[INSTRUCTIONS TO FOLLOW]: Please report every line in the material below where the word "purple" is found.

[DATA EXTRACTS]:
##############################

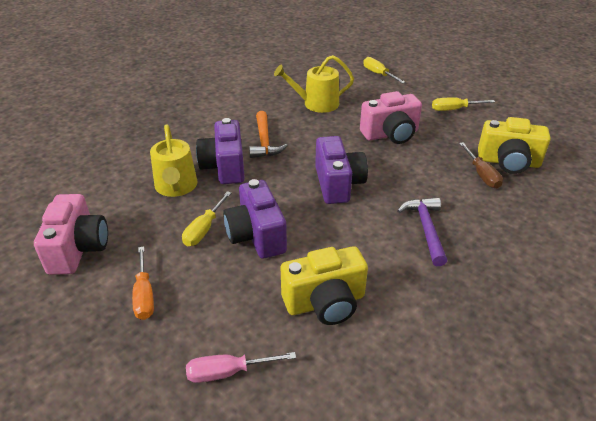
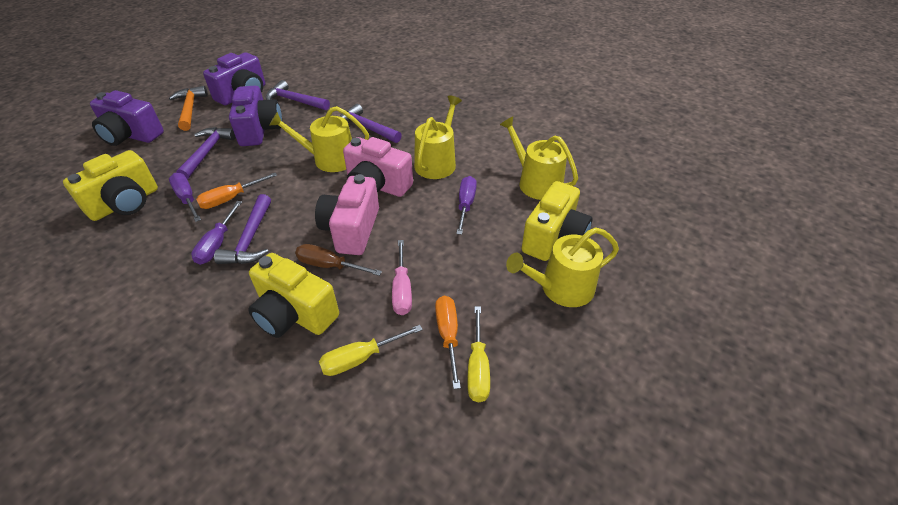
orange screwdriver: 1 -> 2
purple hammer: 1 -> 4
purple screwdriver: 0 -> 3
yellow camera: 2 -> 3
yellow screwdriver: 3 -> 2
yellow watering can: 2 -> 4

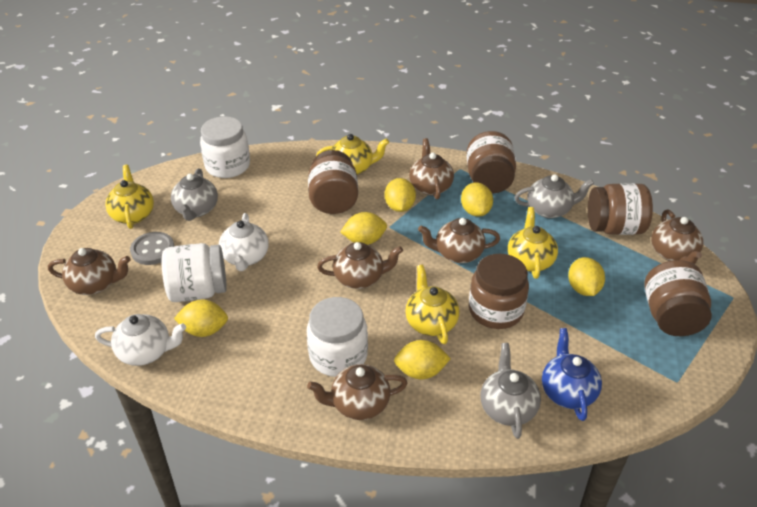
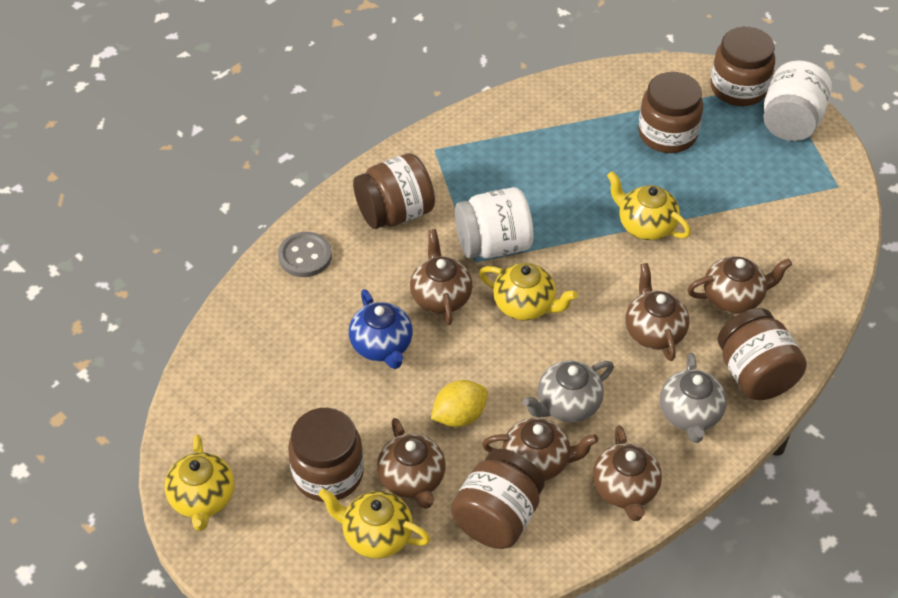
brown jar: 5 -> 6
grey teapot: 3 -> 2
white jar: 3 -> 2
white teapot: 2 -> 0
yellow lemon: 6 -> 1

##############################

[EXERCISE OUTPUT]:
purple hammer: 1 -> 4
purple screwdriver: 0 -> 3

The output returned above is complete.